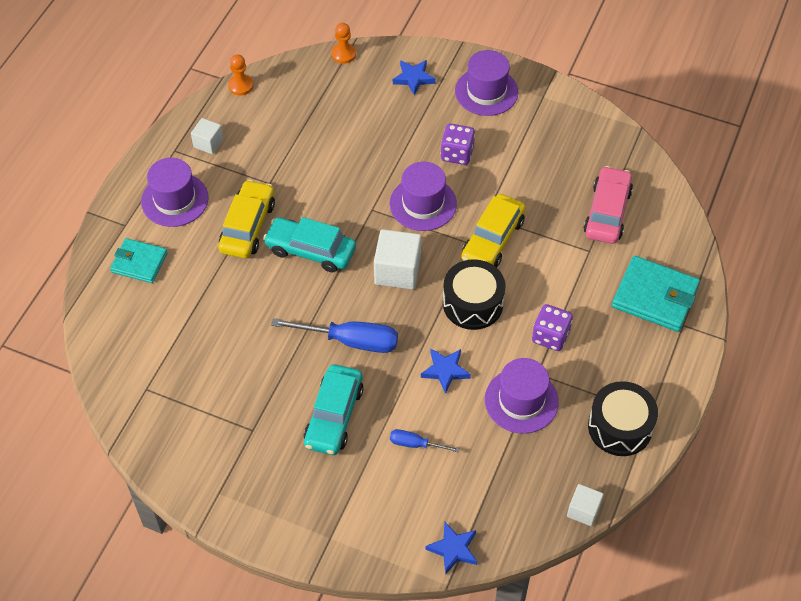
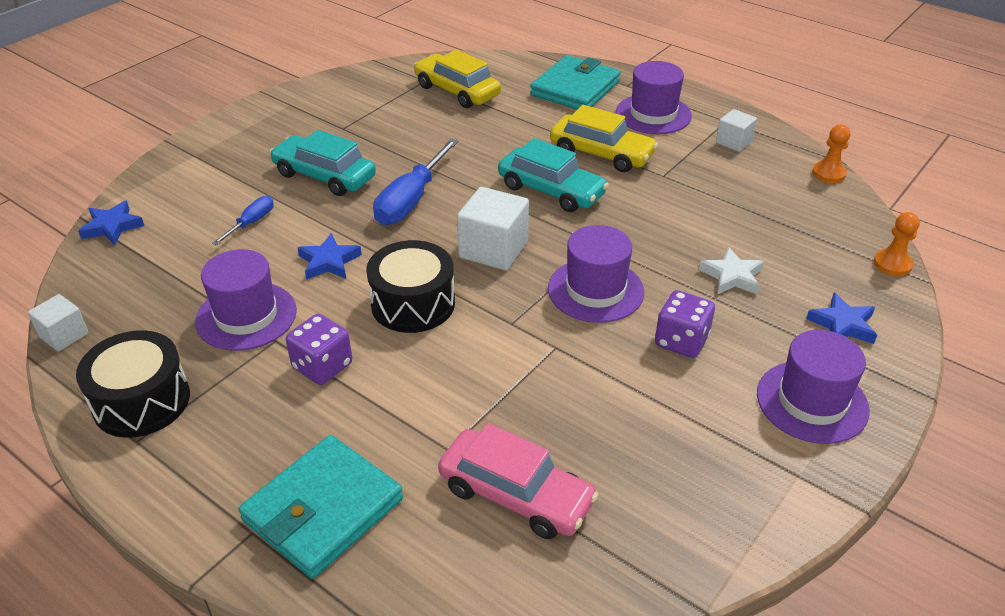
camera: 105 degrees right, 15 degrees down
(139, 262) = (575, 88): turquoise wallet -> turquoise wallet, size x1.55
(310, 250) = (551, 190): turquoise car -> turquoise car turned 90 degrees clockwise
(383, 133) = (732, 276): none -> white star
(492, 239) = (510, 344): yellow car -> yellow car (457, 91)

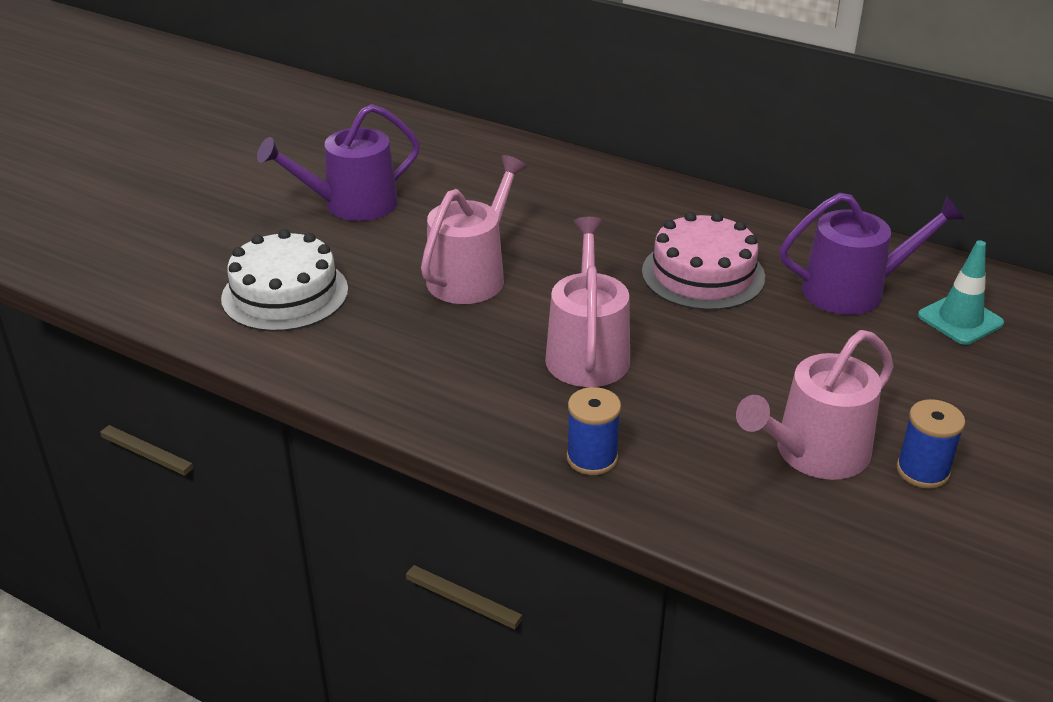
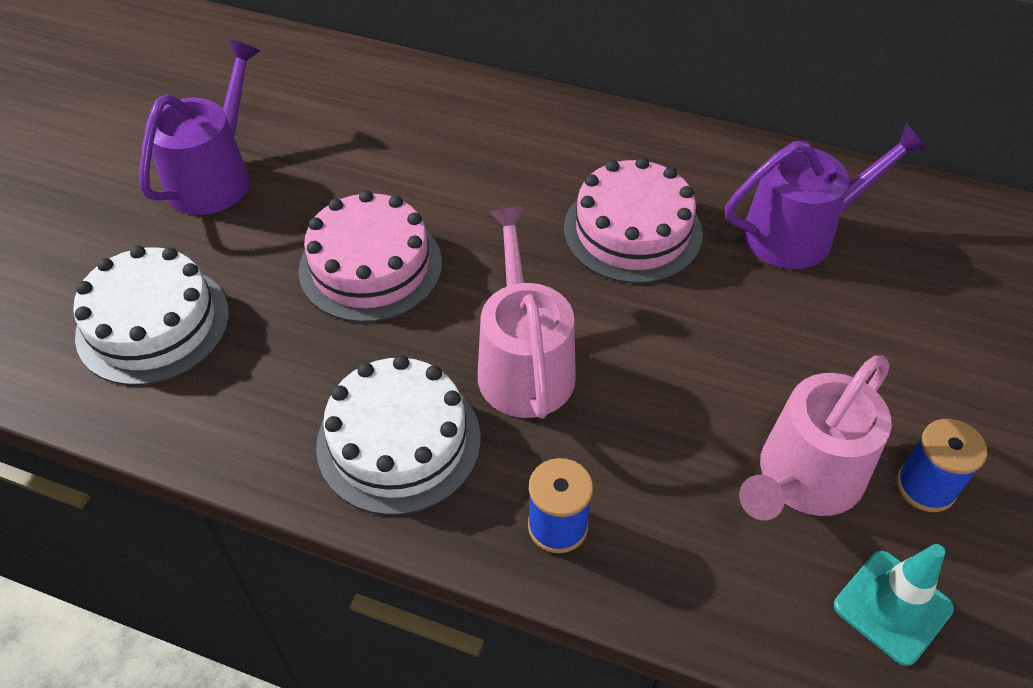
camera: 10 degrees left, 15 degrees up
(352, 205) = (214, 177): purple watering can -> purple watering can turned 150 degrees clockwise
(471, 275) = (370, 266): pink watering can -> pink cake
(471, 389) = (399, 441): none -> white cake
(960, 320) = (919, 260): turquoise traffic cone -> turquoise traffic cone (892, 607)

──────────────────────────────

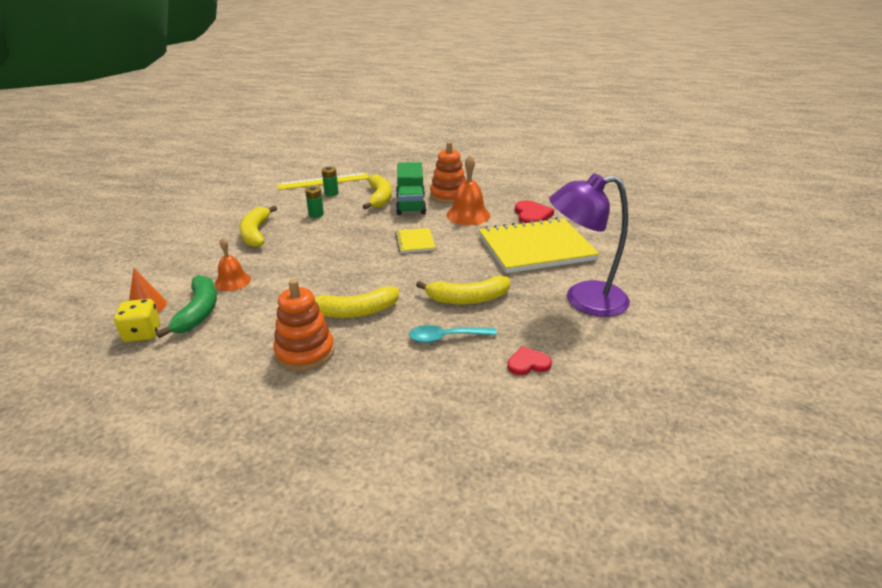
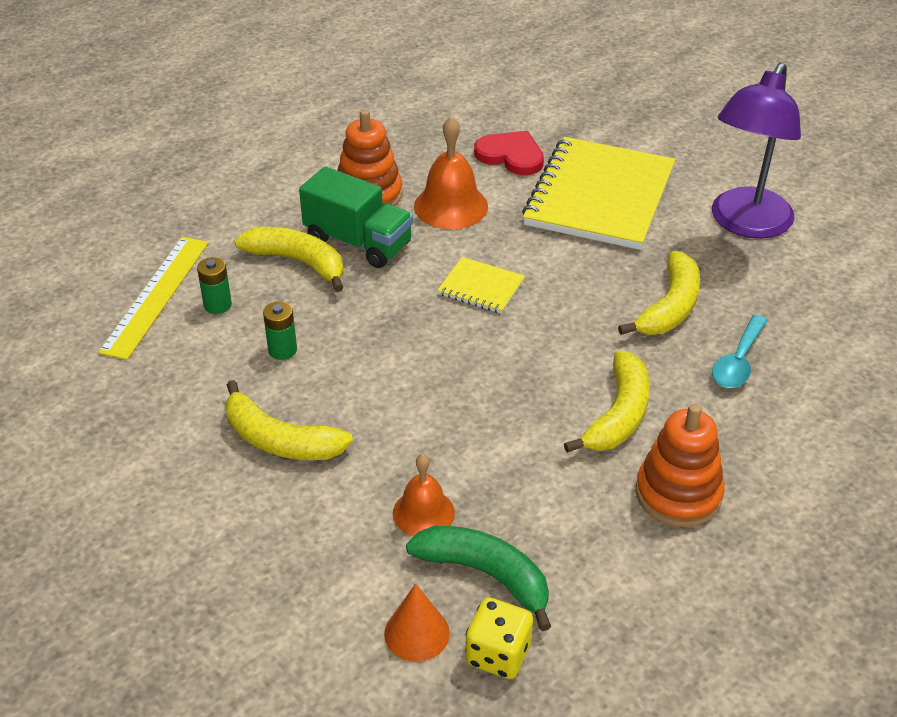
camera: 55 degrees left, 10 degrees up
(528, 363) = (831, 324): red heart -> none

──────────────────────────────

WORK TO BE COMPLETED -
What is needed is each line of the entries that contains the word "degrees".

RESPONSE FOR THIS EXERCISE -
camera: 105 degrees right, 15 degrees down
(310, 250) = (551, 190): turquoise car -> turquoise car turned 90 degrees clockwise
camera: 10 degrees left, 15 degrees up
(352, 205) = (214, 177): purple watering can -> purple watering can turned 150 degrees clockwise
camera: 55 degrees left, 10 degrees up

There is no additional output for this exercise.